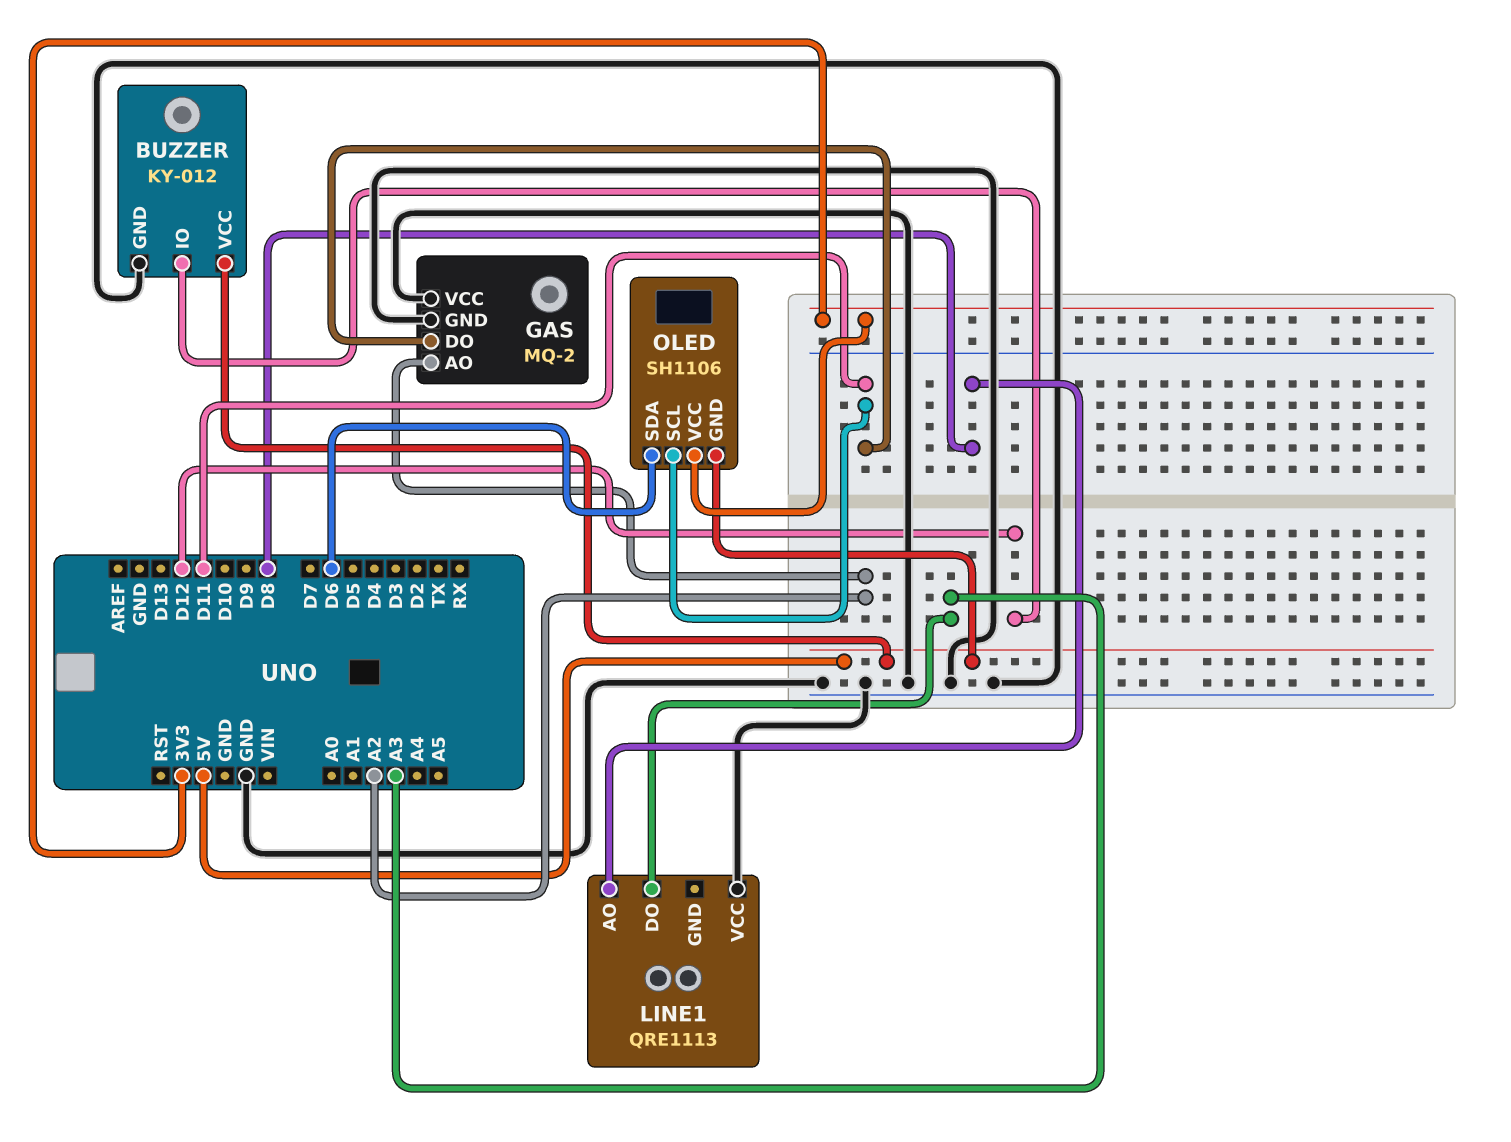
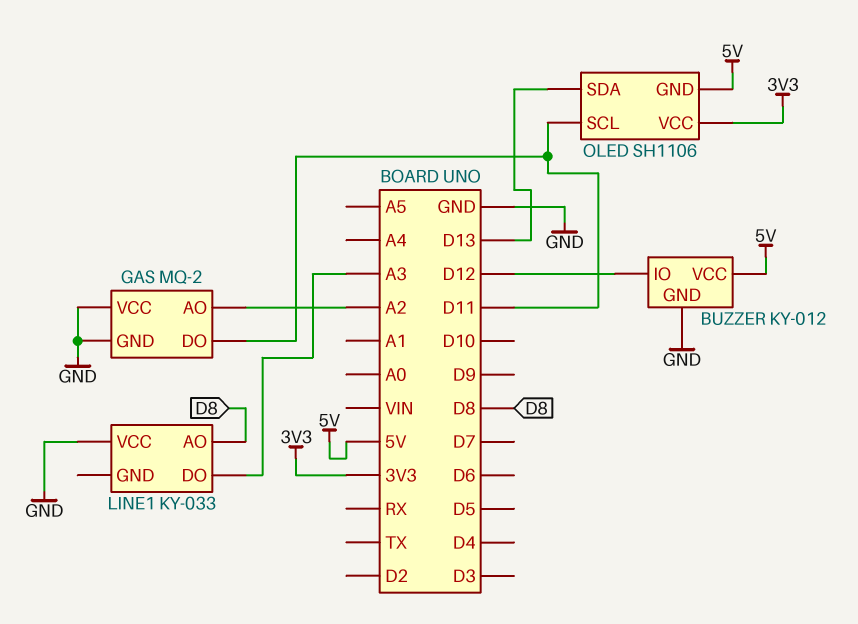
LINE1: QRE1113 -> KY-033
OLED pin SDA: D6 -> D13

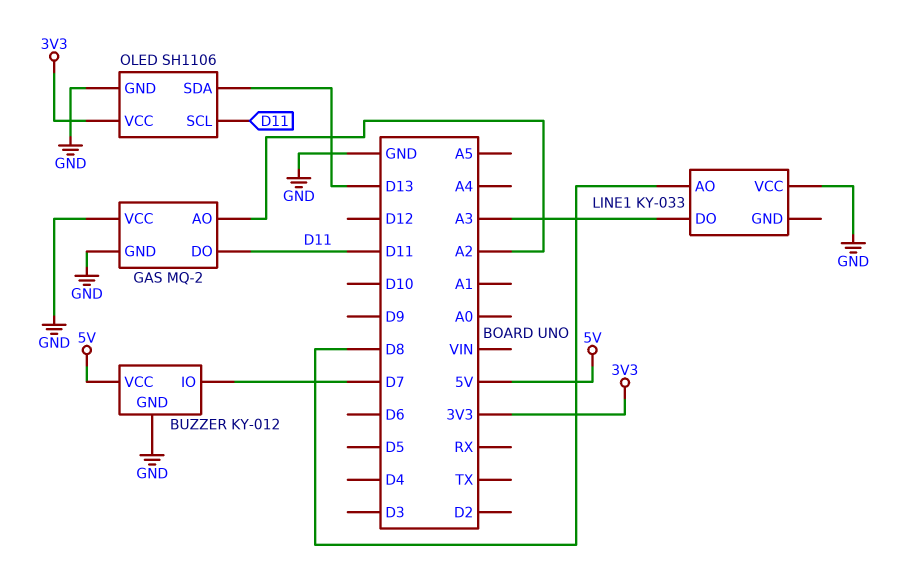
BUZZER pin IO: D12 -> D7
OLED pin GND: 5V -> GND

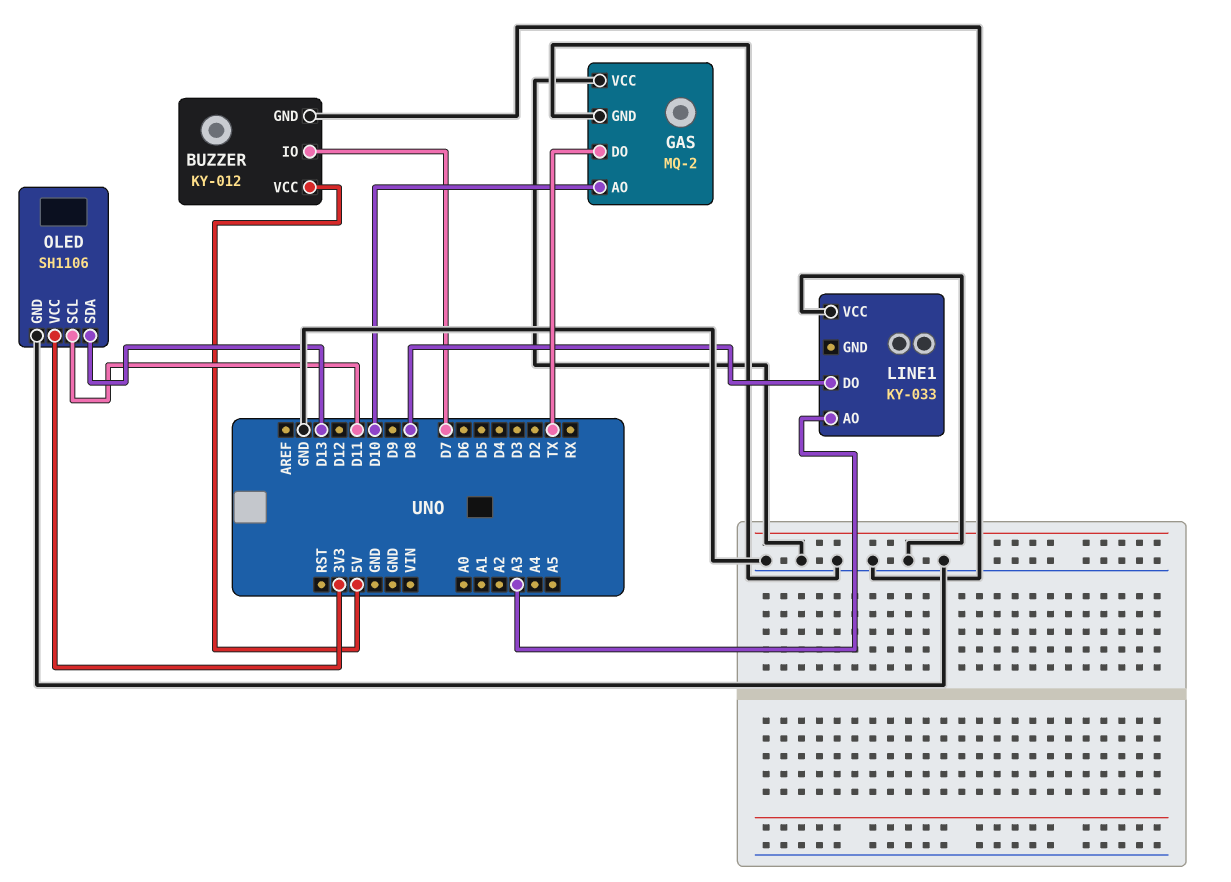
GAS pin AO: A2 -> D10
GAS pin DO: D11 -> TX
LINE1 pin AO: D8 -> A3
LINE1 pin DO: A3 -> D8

▸ ABOUT THIS TASK: What you return should match the material word for word, apart from the pictures.

▸ FINISHED EXERCISE:
LINE1: QRE1113 -> KY-033
OLED pin SDA: D6 -> D13

BUZZER pin IO: D12 -> D7
OLED pin GND: 5V -> GND

GAS pin AO: A2 -> D10
GAS pin DO: D11 -> TX
LINE1 pin AO: D8 -> A3
LINE1 pin DO: A3 -> D8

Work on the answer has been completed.